• **RECORDS PROVIDED**:

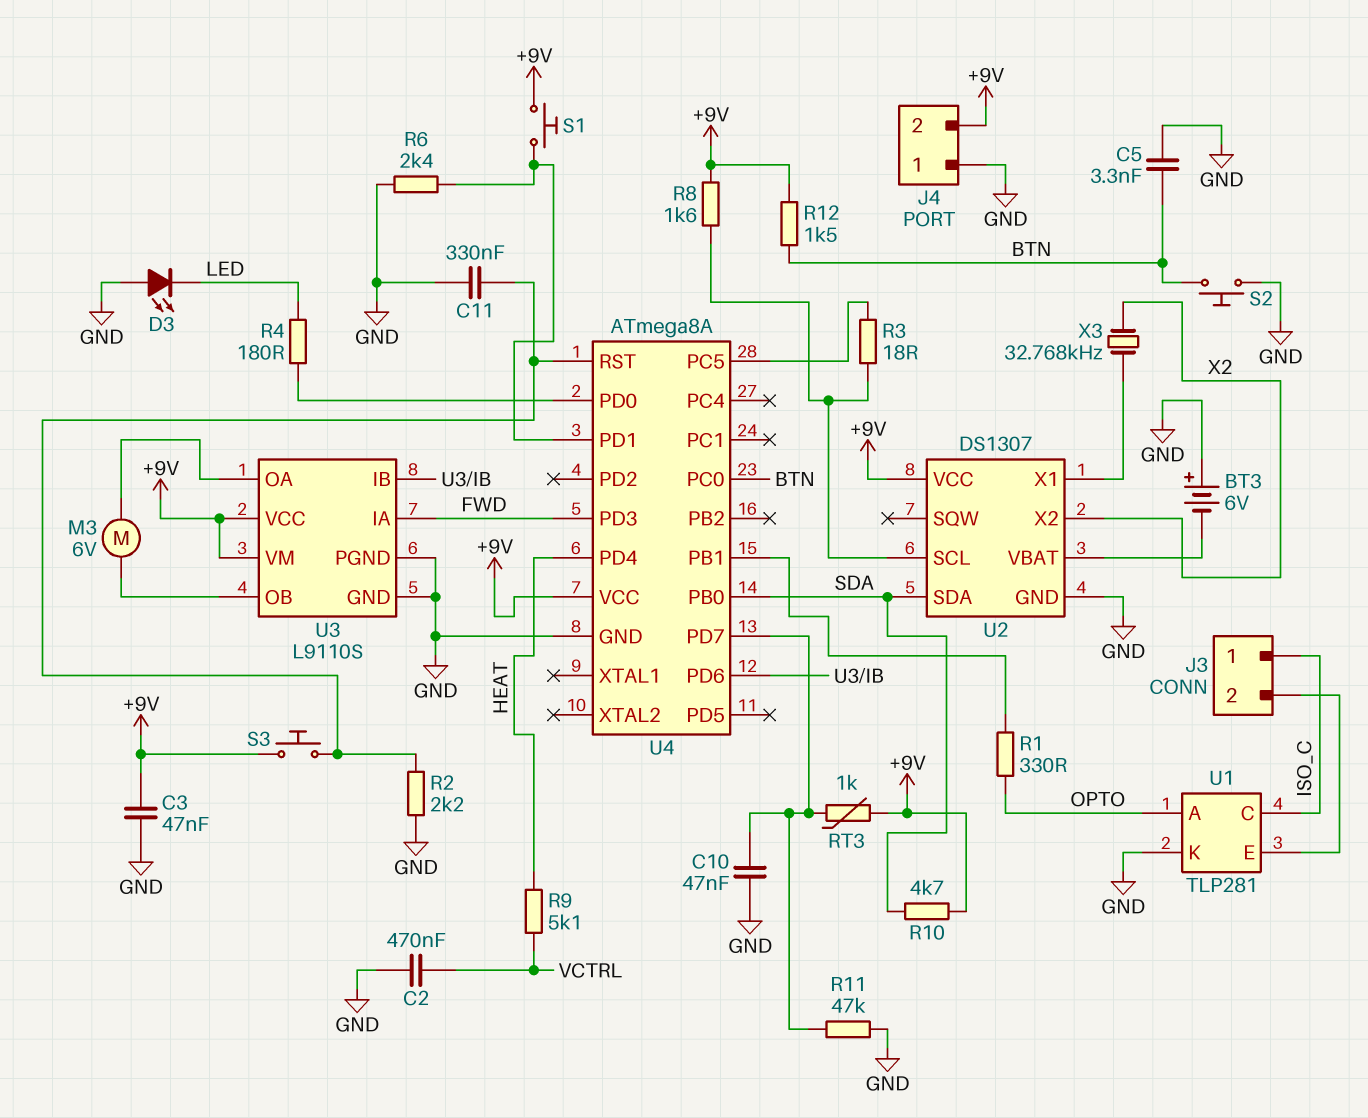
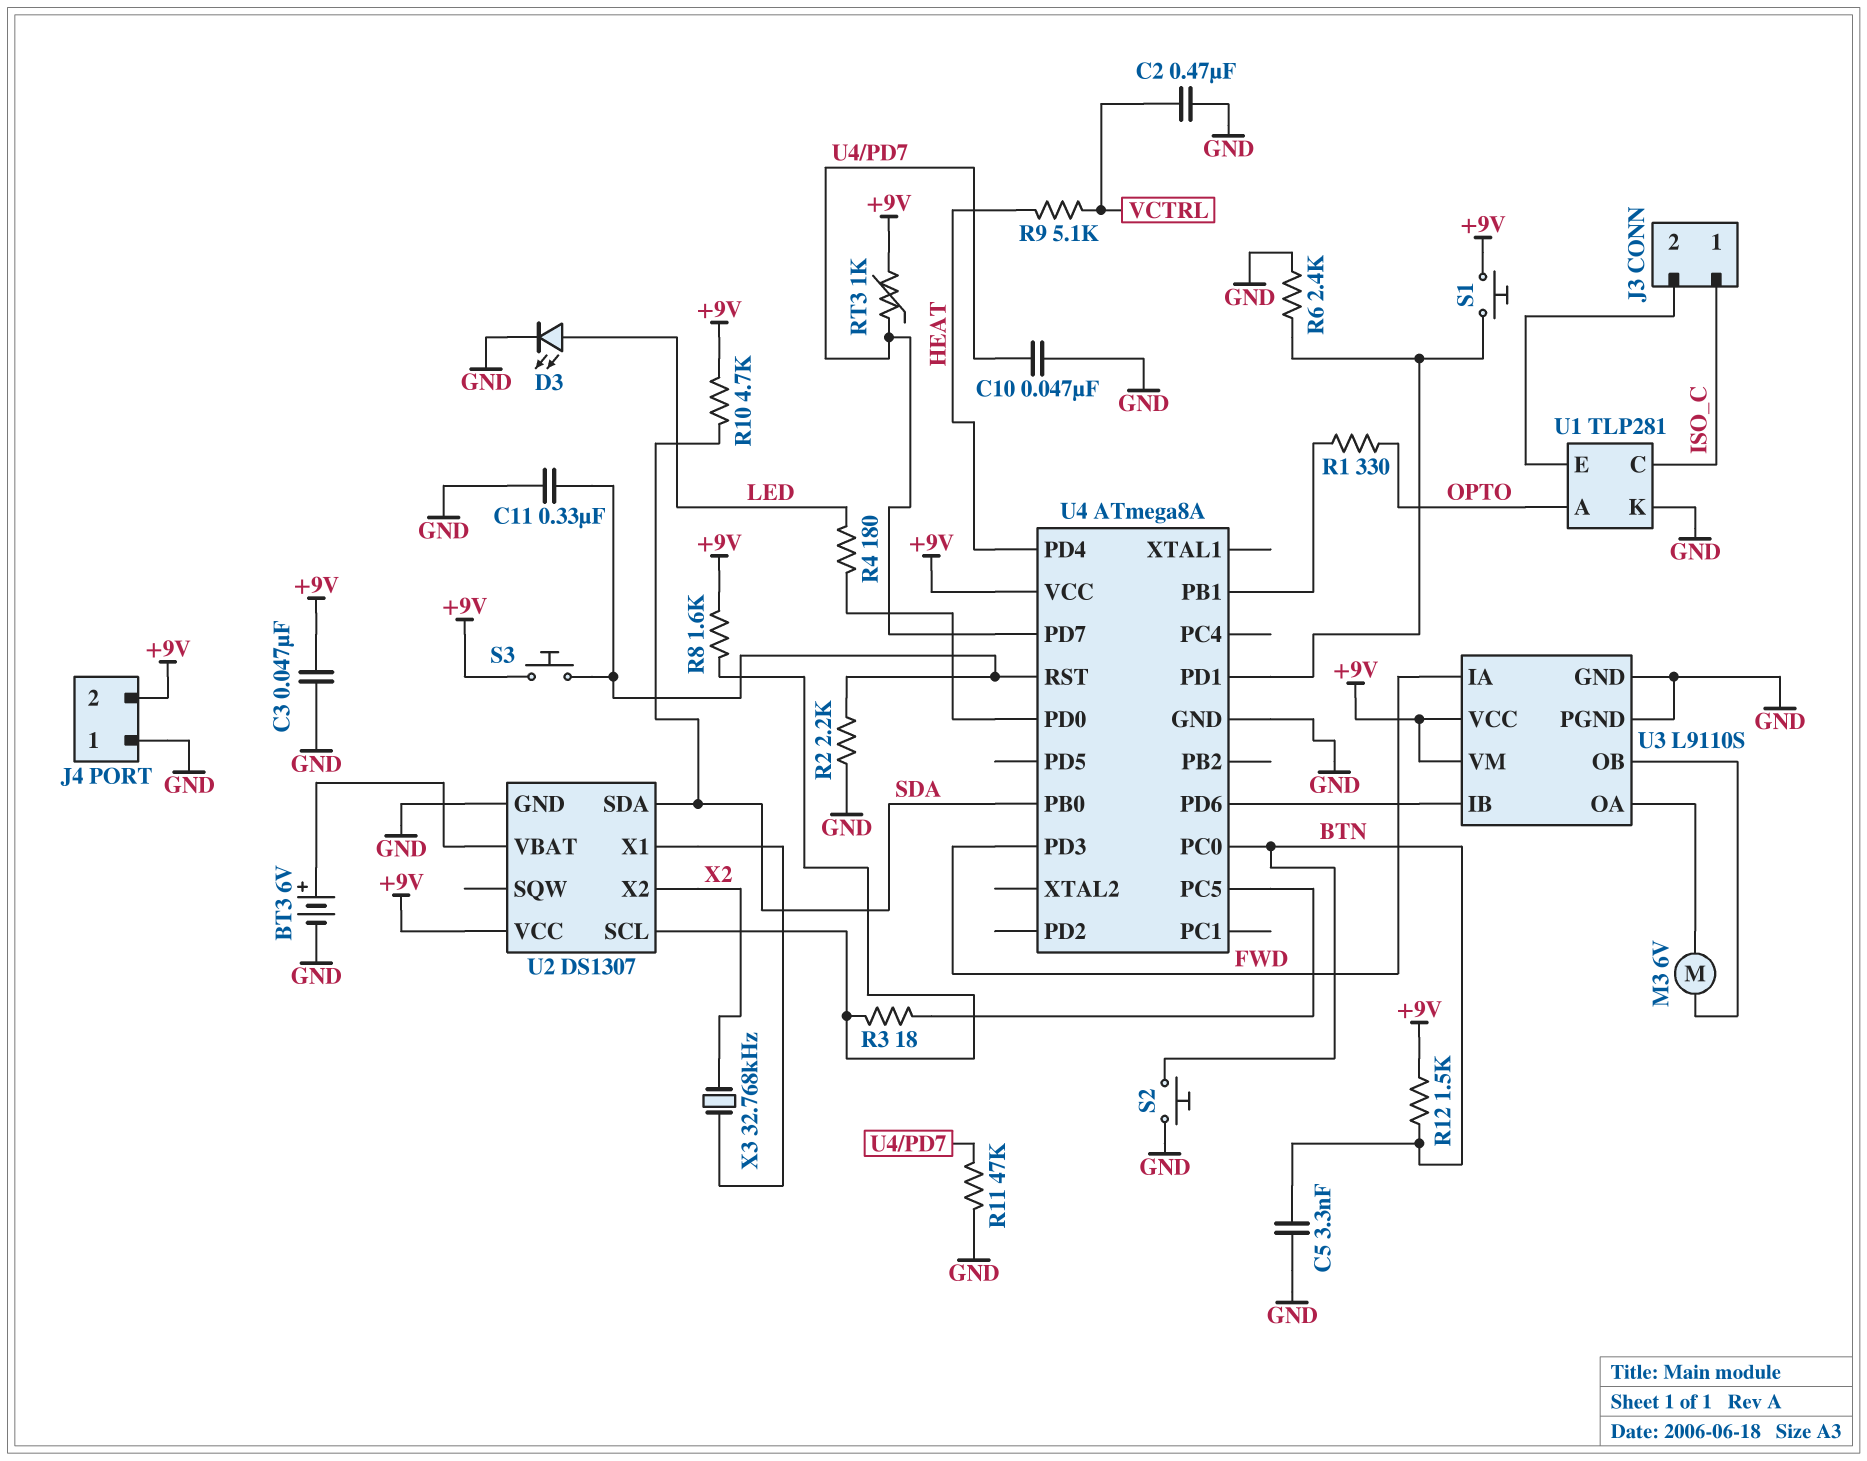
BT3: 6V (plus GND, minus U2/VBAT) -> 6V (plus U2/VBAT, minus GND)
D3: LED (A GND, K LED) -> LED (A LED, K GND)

* * *

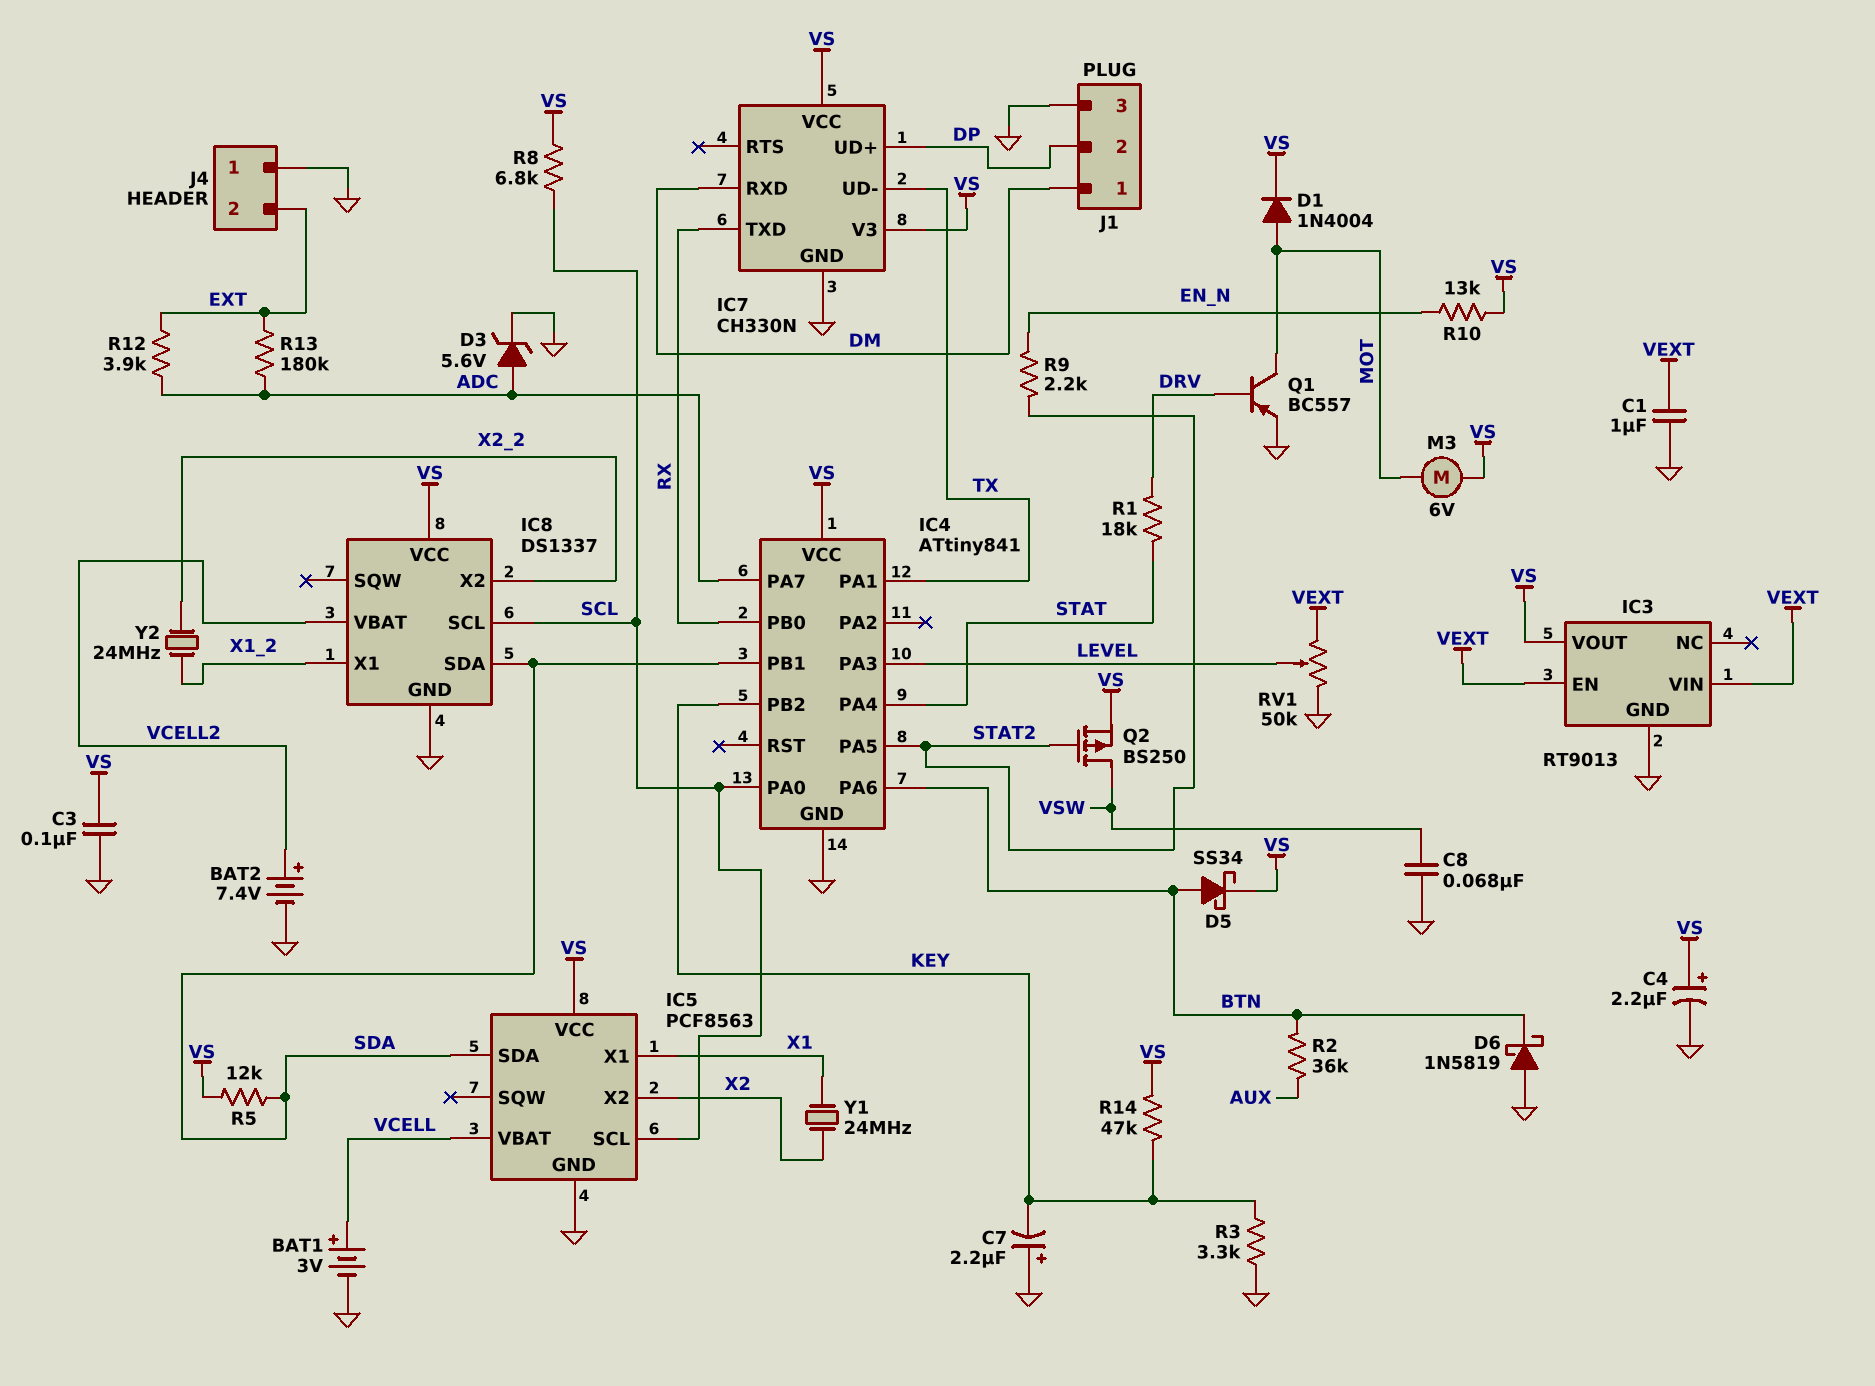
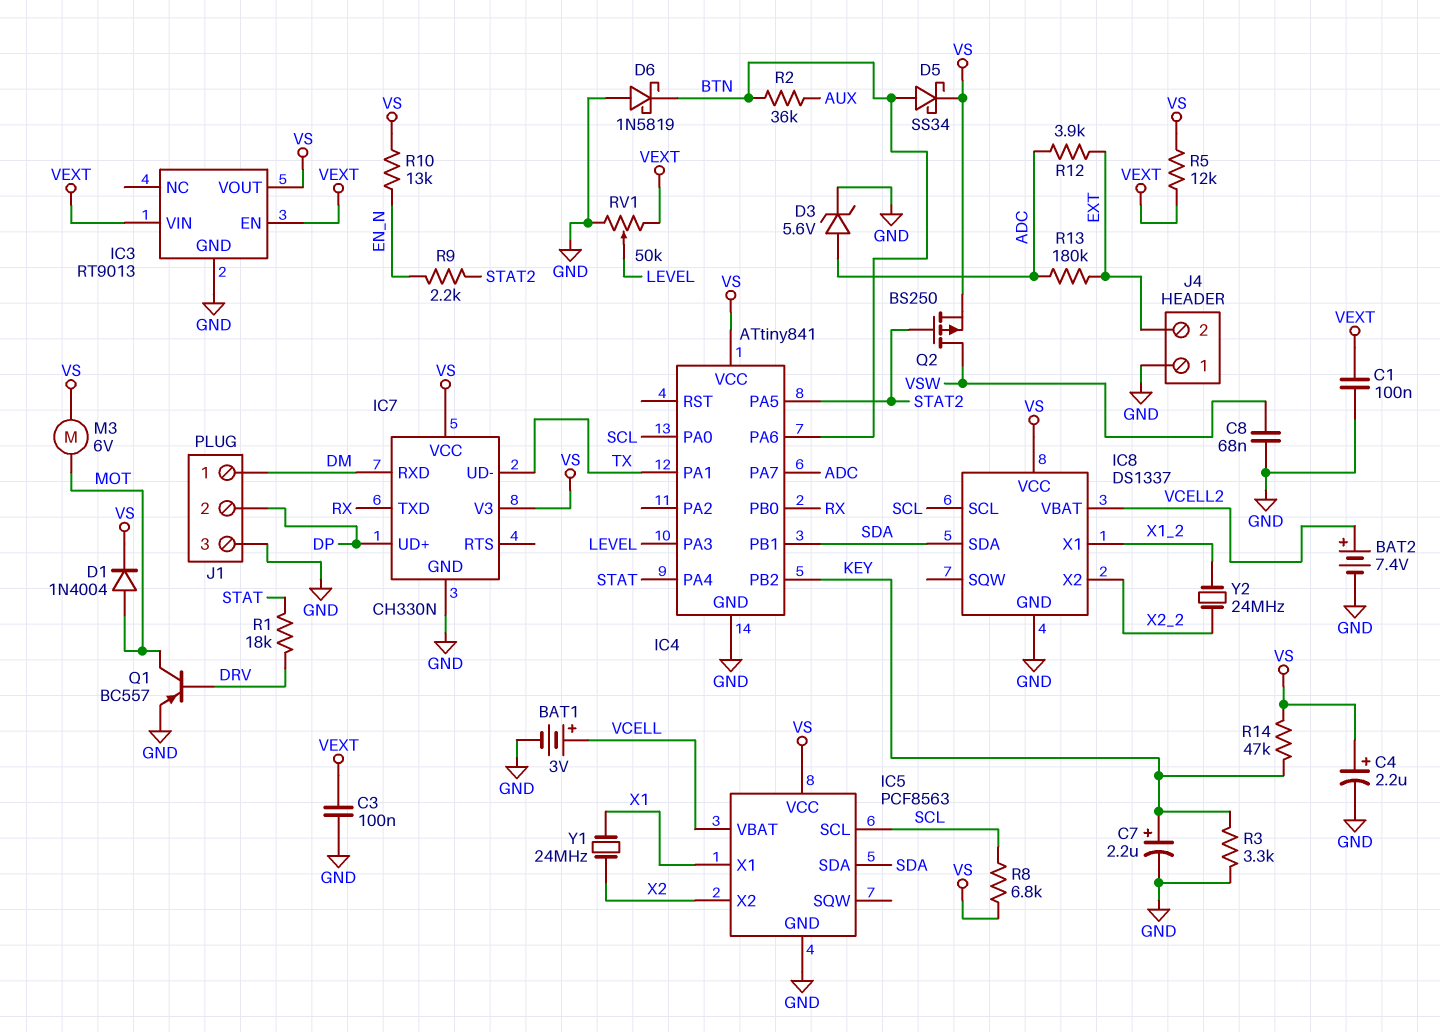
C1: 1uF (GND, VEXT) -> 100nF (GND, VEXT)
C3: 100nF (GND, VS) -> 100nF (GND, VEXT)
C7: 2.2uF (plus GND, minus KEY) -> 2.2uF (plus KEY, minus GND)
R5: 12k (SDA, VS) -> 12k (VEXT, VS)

• **INSTRUCTIONS TO FOLLOW**: Give back precisely the lines above that start at the line containing "C3: 100nF (GND, VS) -> 100nF (GND, VEXT)" and end at the line containing "R5: 12k (SDA, VS) -> 12k (VEXT, VS)", inclusive. No other lines belong in the output.

• **OUTPUT OF THE TASK**:
C3: 100nF (GND, VS) -> 100nF (GND, VEXT)
C7: 2.2uF (plus GND, minus KEY) -> 2.2uF (plus KEY, minus GND)
R5: 12k (SDA, VS) -> 12k (VEXT, VS)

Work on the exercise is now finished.